▶ _PROBLEM TO SOLVE_: Go to the line containing "People - Helova: [726,474,1106,635]" in the listing below. Output that line and each later one exactly.

┌──

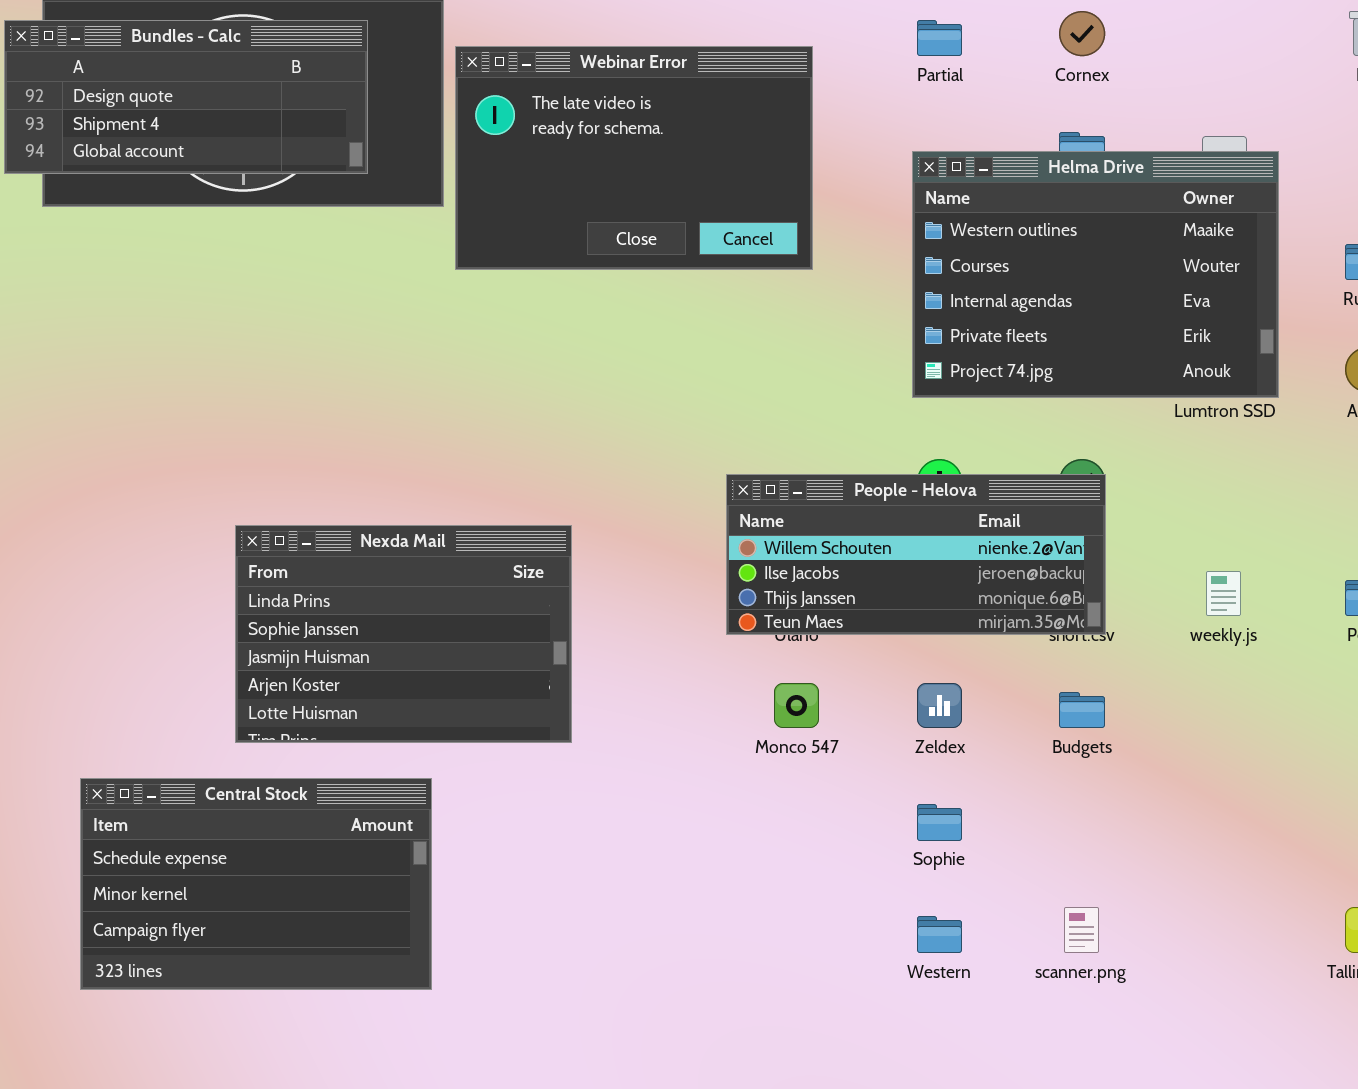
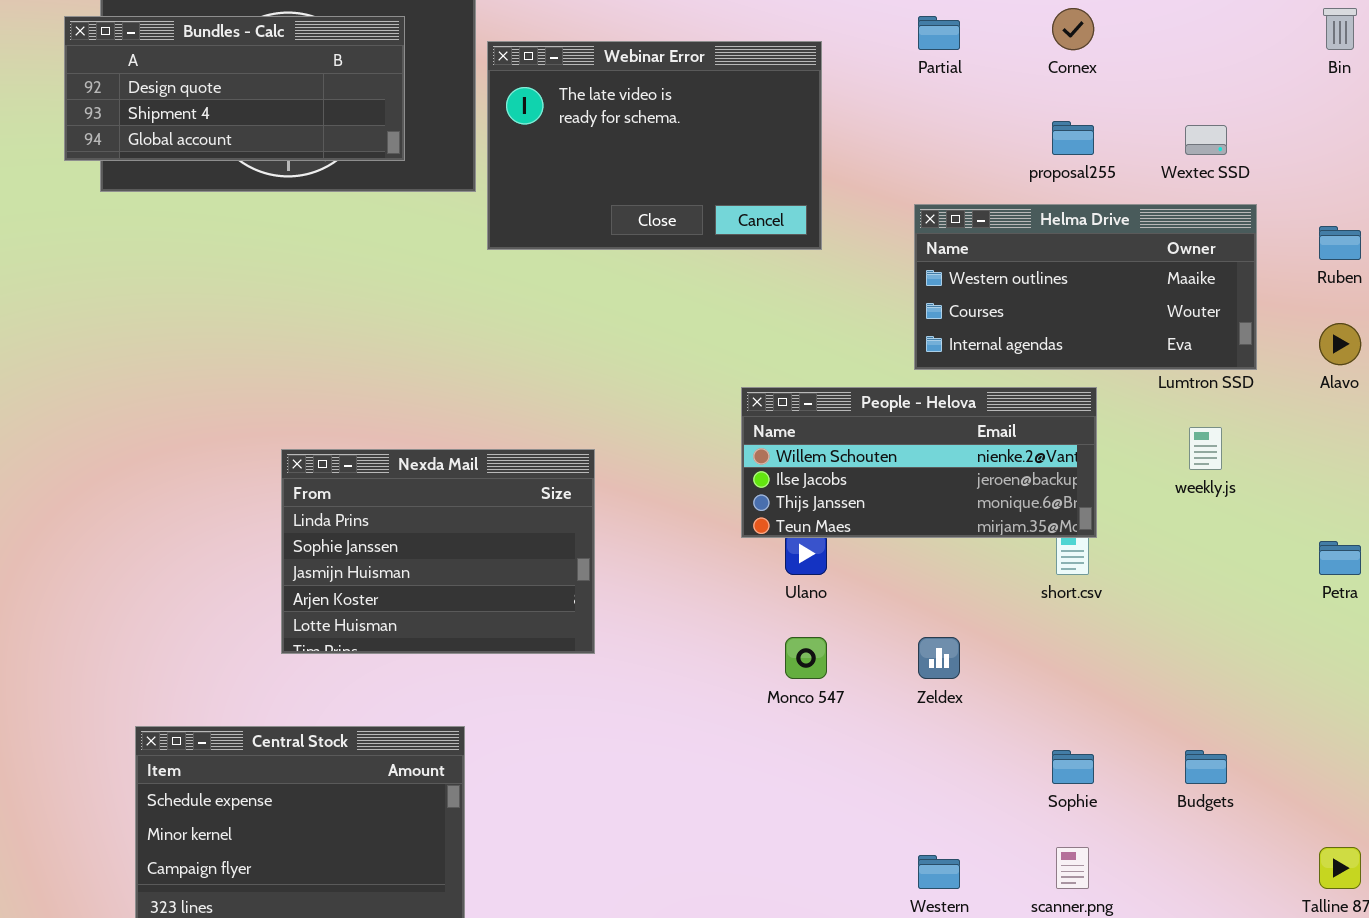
Helma Drive: [912,151,1279,398] -> [914,204,1257,370], resized
People - Helova: [726,474,1106,635] -> [741,387,1097,538], moved
Nexda Mail: [235,525,572,743] -> [281,449,595,654], moved
weekly.js: [1206,571,1241,616] -> [1189,427,1222,470], moved
Budgets: [1059,692,1105,728] -> [1185,750,1227,784], moved
Sophie: [917,804,962,841] -> [1052,750,1094,784], moved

└──

▶ _ANSWER FOR THE TASK_:
People - Helova: [726,474,1106,635] -> [741,387,1097,538], moved
Nexda Mail: [235,525,572,743] -> [281,449,595,654], moved
weekly.js: [1206,571,1241,616] -> [1189,427,1222,470], moved
Budgets: [1059,692,1105,728] -> [1185,750,1227,784], moved
Sophie: [917,804,962,841] -> [1052,750,1094,784], moved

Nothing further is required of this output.